### Your instructions
Without the images, print all the entries below exactly as given.

Source information section start

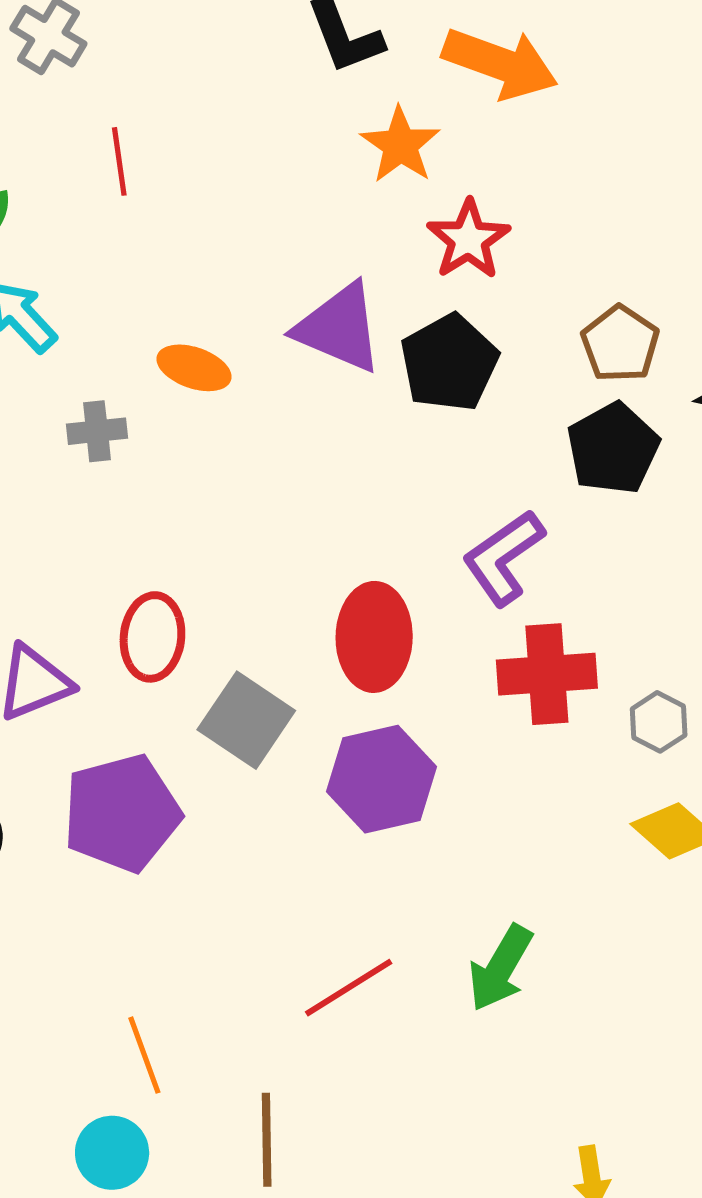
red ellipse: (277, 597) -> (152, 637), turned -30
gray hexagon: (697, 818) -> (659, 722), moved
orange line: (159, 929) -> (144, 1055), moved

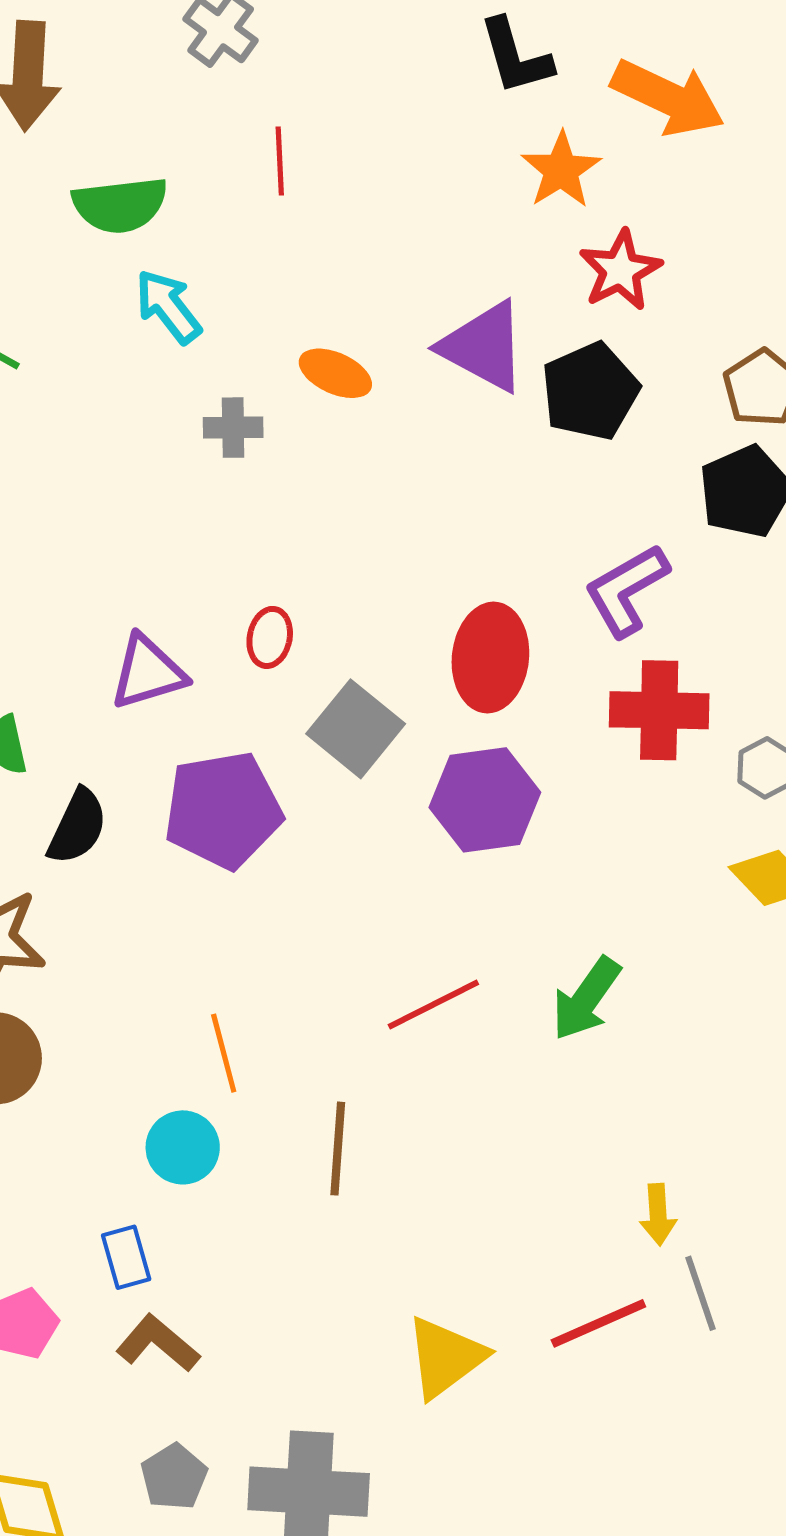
red ellipse: (152, 637) -> (270, 637), size x0.7

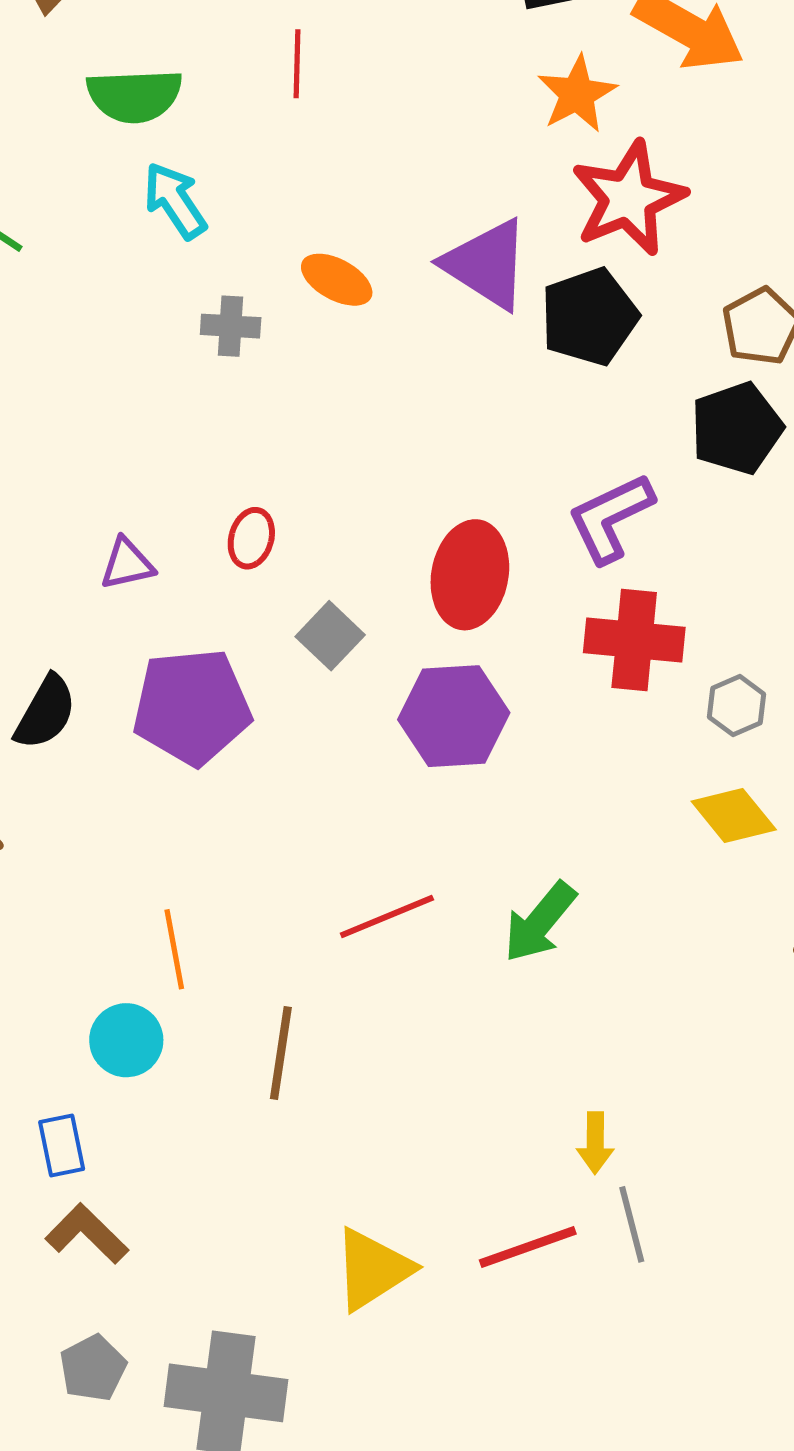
red star: (620, 270) -> (628, 198), size x1.4
purple triangle: (148, 672) -> (127, 564), size x0.7
gray square: (356, 729) -> (330, 636), size x0.7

Source information section end

### Expected answer
red ellipse: (277, 597) -> (152, 637), turned -30
gray hexagon: (697, 818) -> (659, 722), moved
orange line: (159, 929) -> (144, 1055), moved

red ellipse: (152, 637) -> (270, 637), size x0.7

red star: (620, 270) -> (628, 198), size x1.4
purple triangle: (148, 672) -> (127, 564), size x0.7
gray square: (356, 729) -> (330, 636), size x0.7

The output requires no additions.